Work to be completed —
Within the records, find every line that includes the word "none" and copy it.
══════════
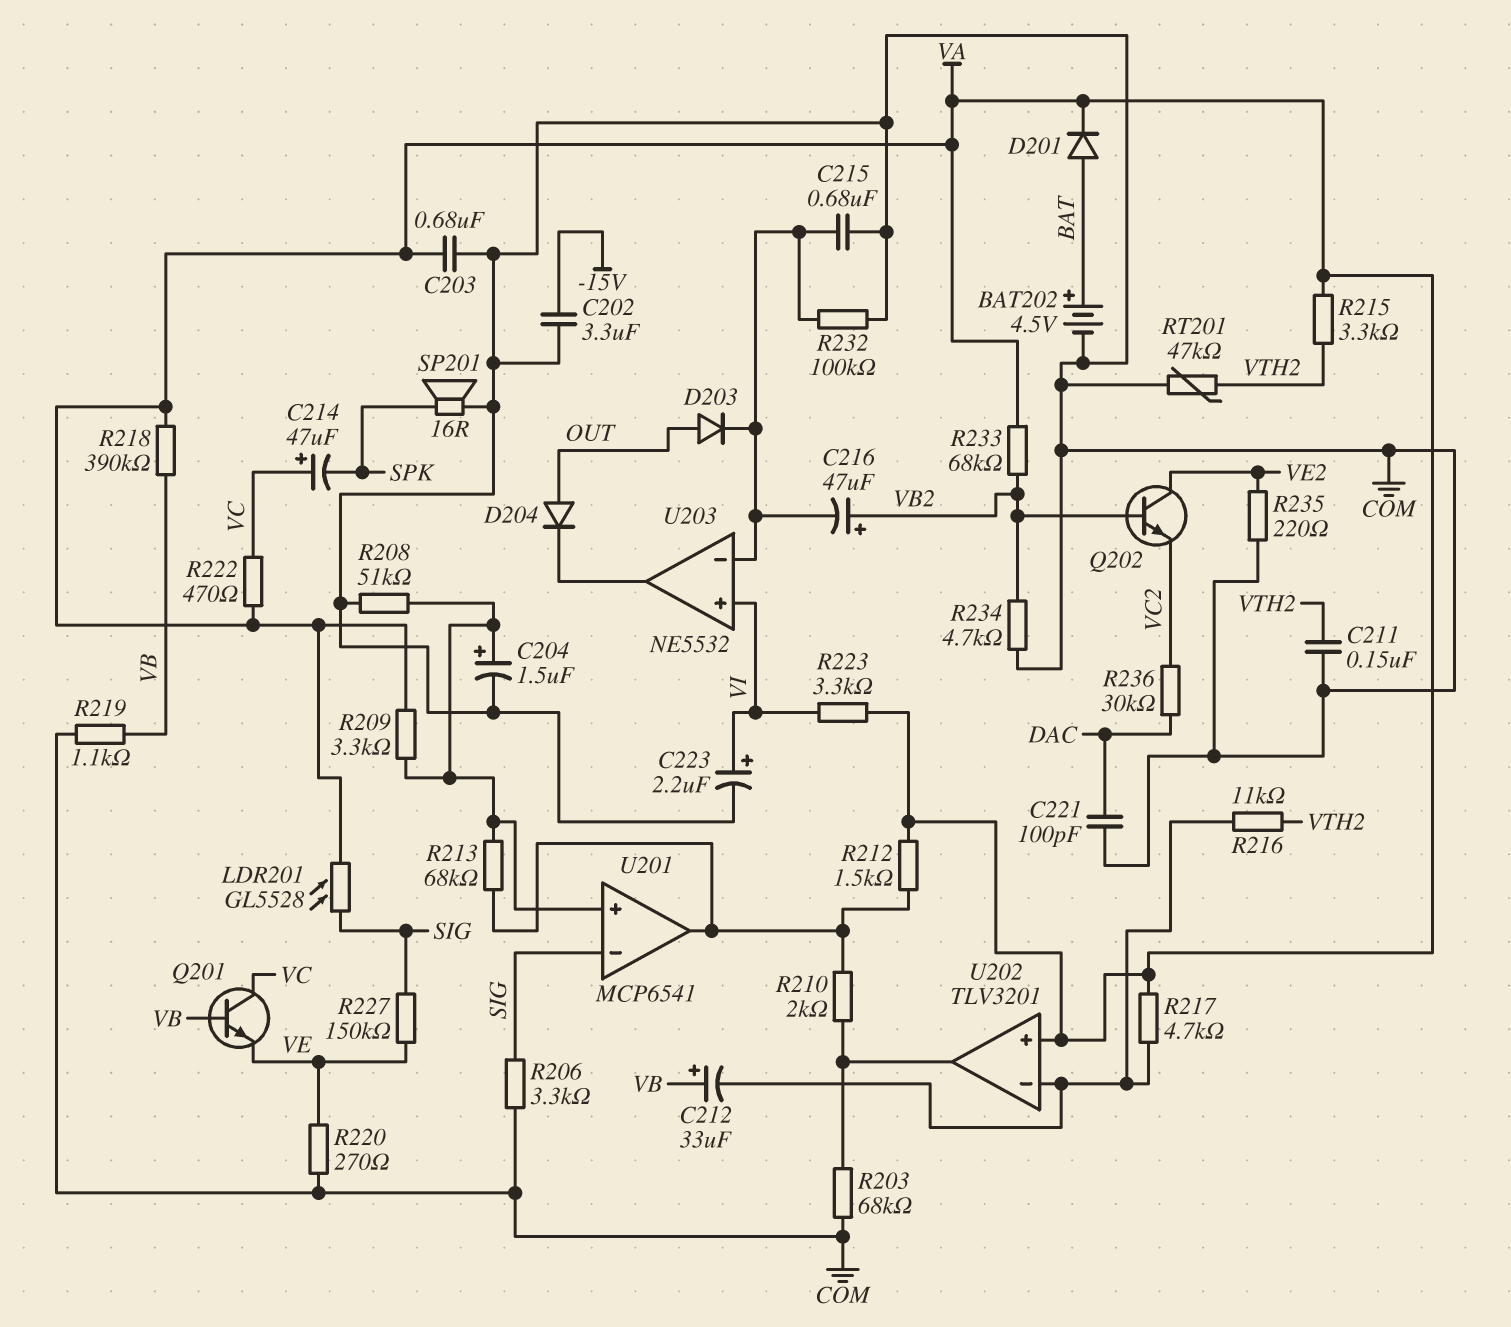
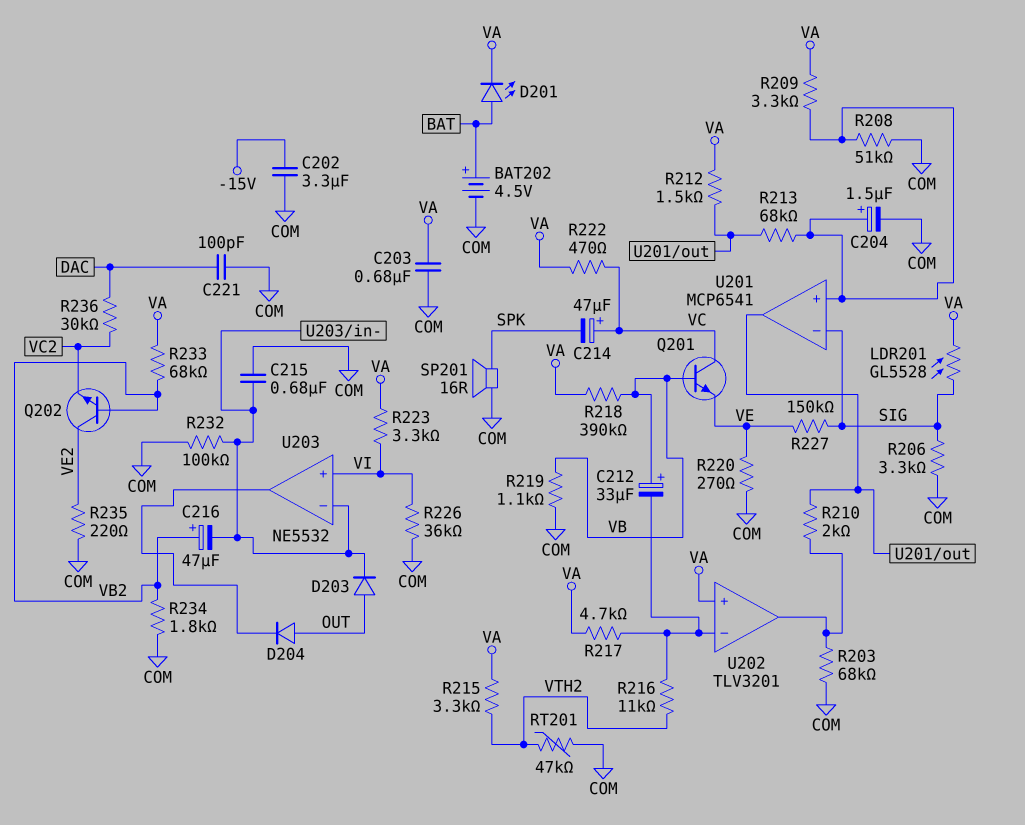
C211: 150nF (COM, VTH2) -> none
C223: 2.2uF (plus VI, minus COM) -> none
D201: diode (A BAT, K VA) -> LED (A BAT, K VA)
R226: none -> 36k (COM, VI)
R234: 4.7k (COM, VB2) -> 1.8k (COM, VB2)

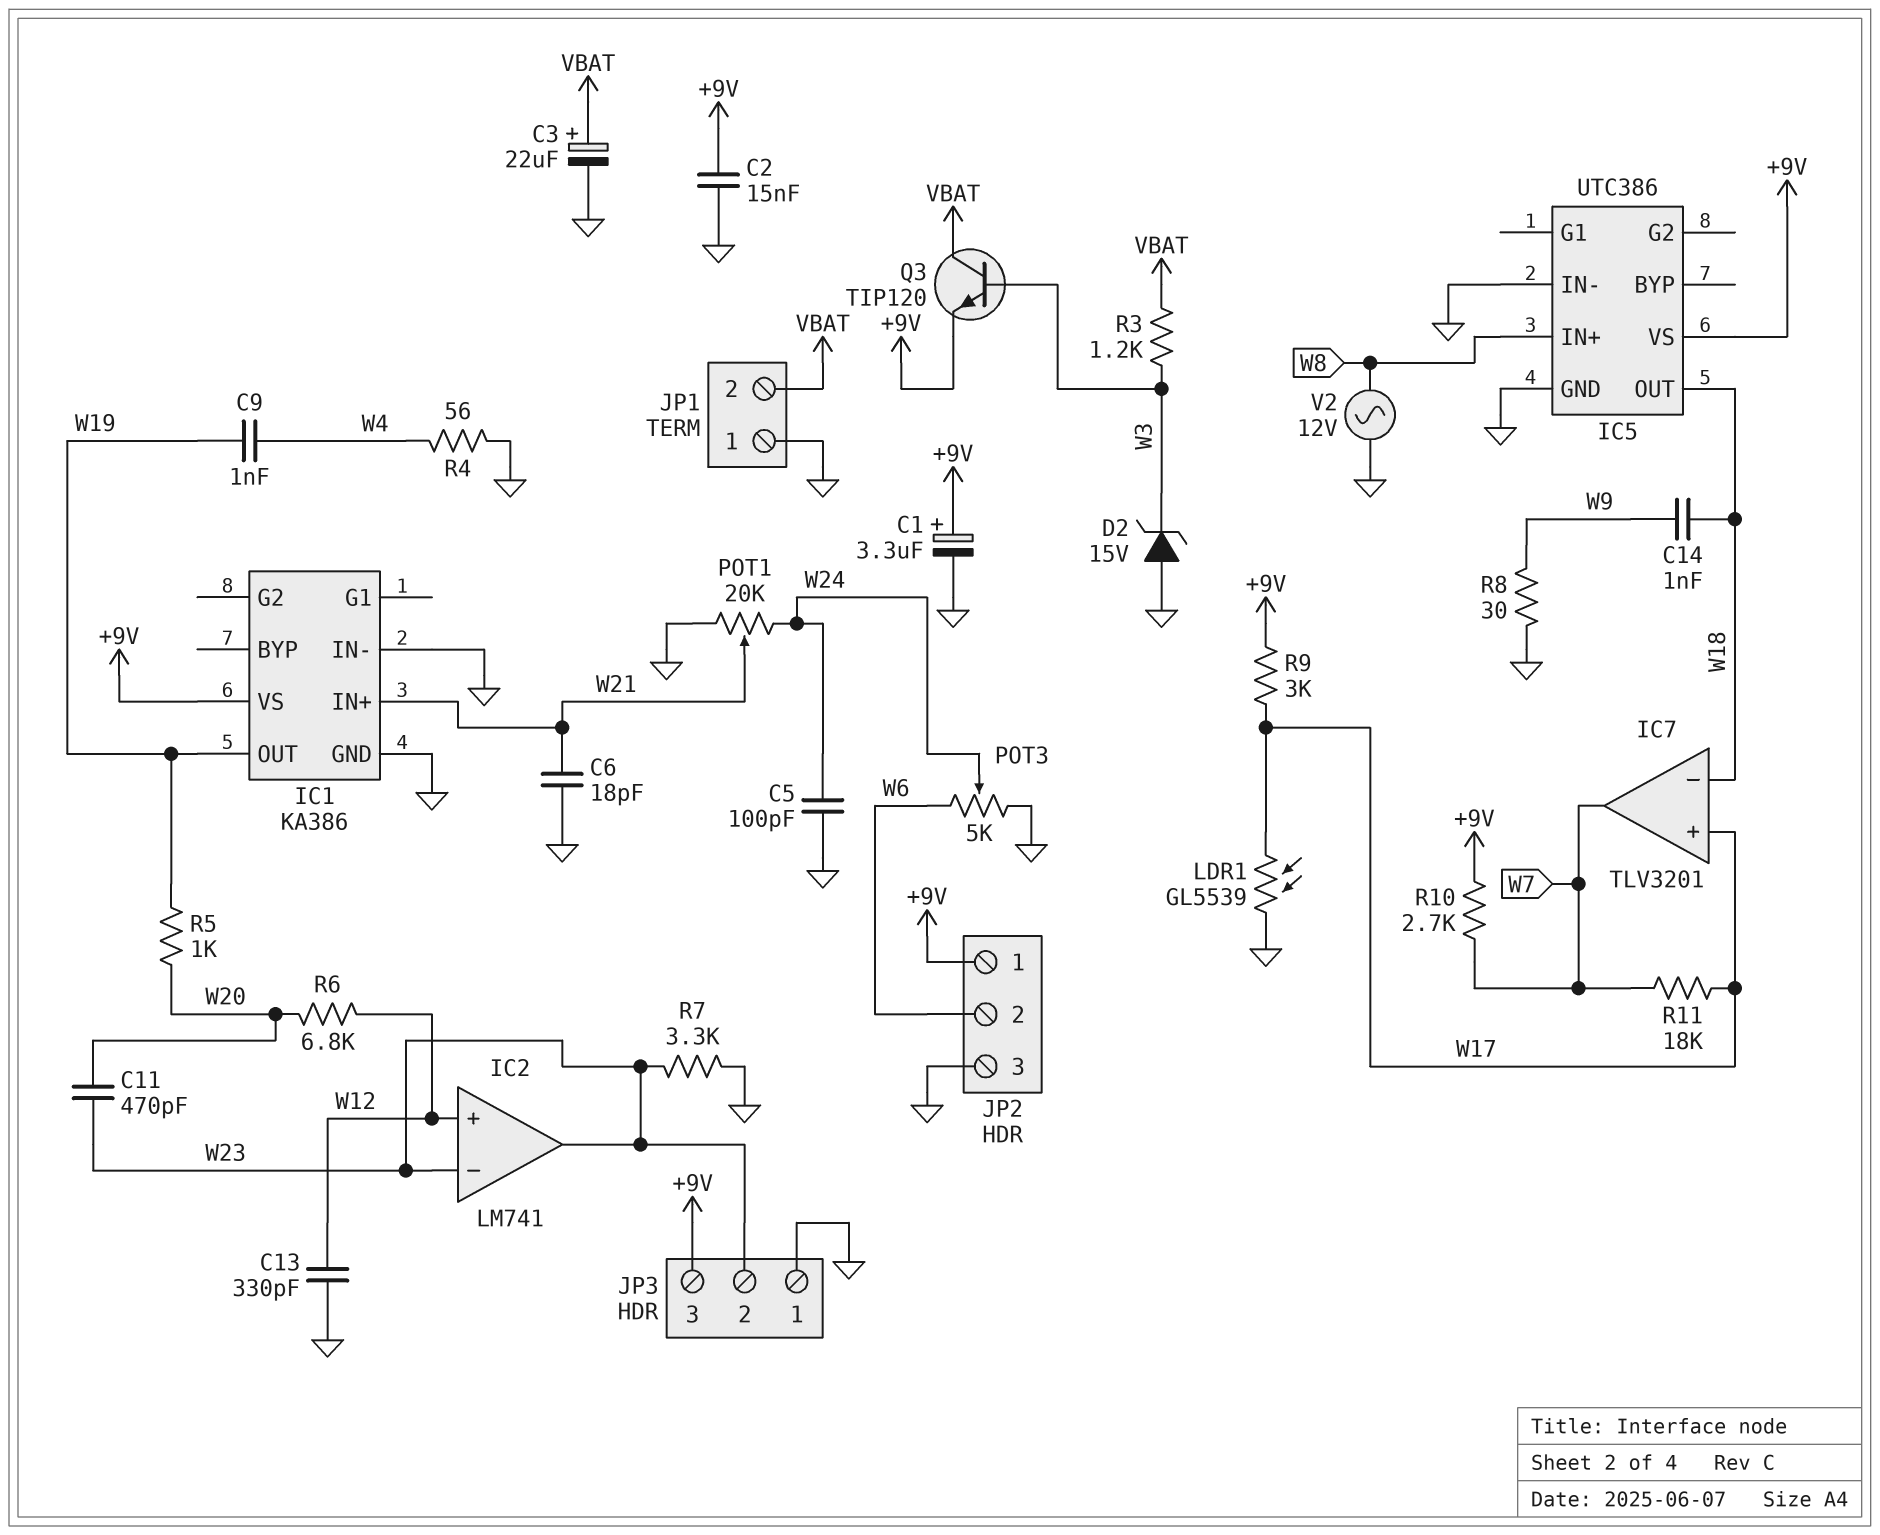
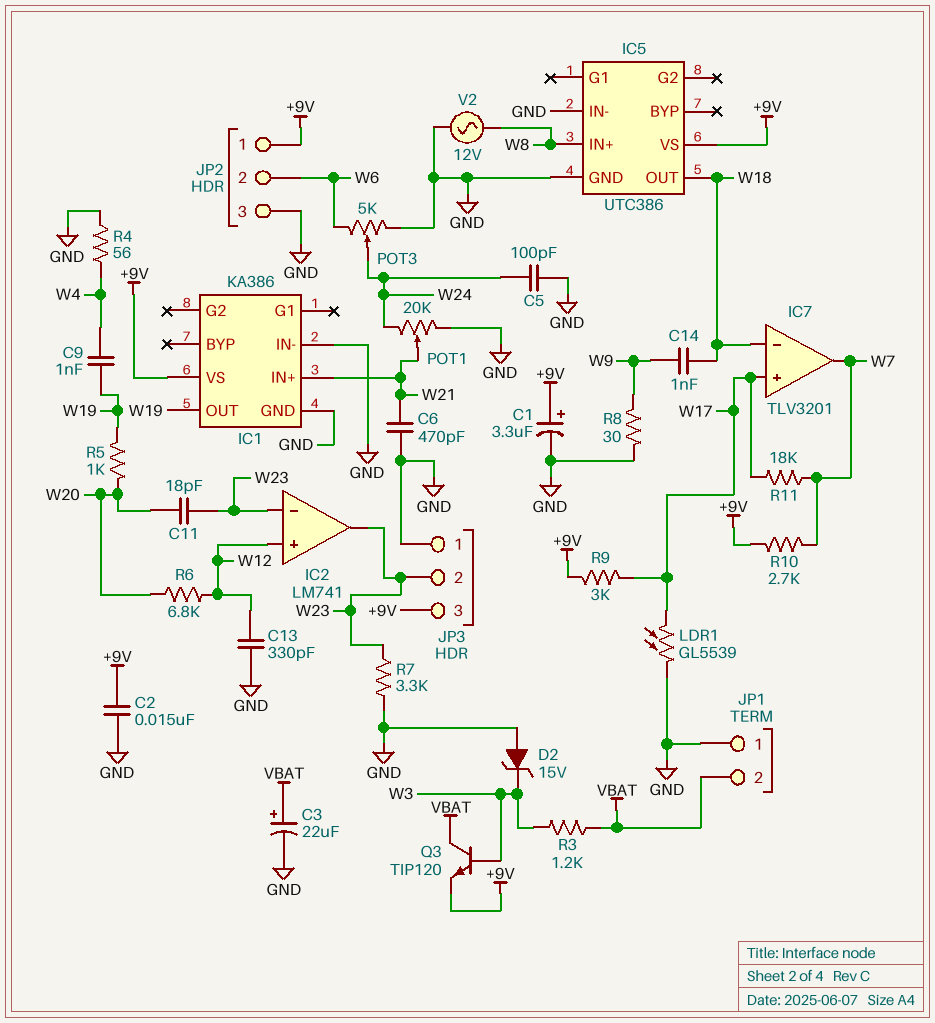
C6: 18pF (GND, W21) -> 470pF (GND, W21)
C11: 470pF (W20, W23) -> 18pF (W20, W23)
══════════
The completed task —
C211: 150nF (COM, VTH2) -> none
C223: 2.2uF (plus VI, minus COM) -> none
R226: none -> 36k (COM, VI)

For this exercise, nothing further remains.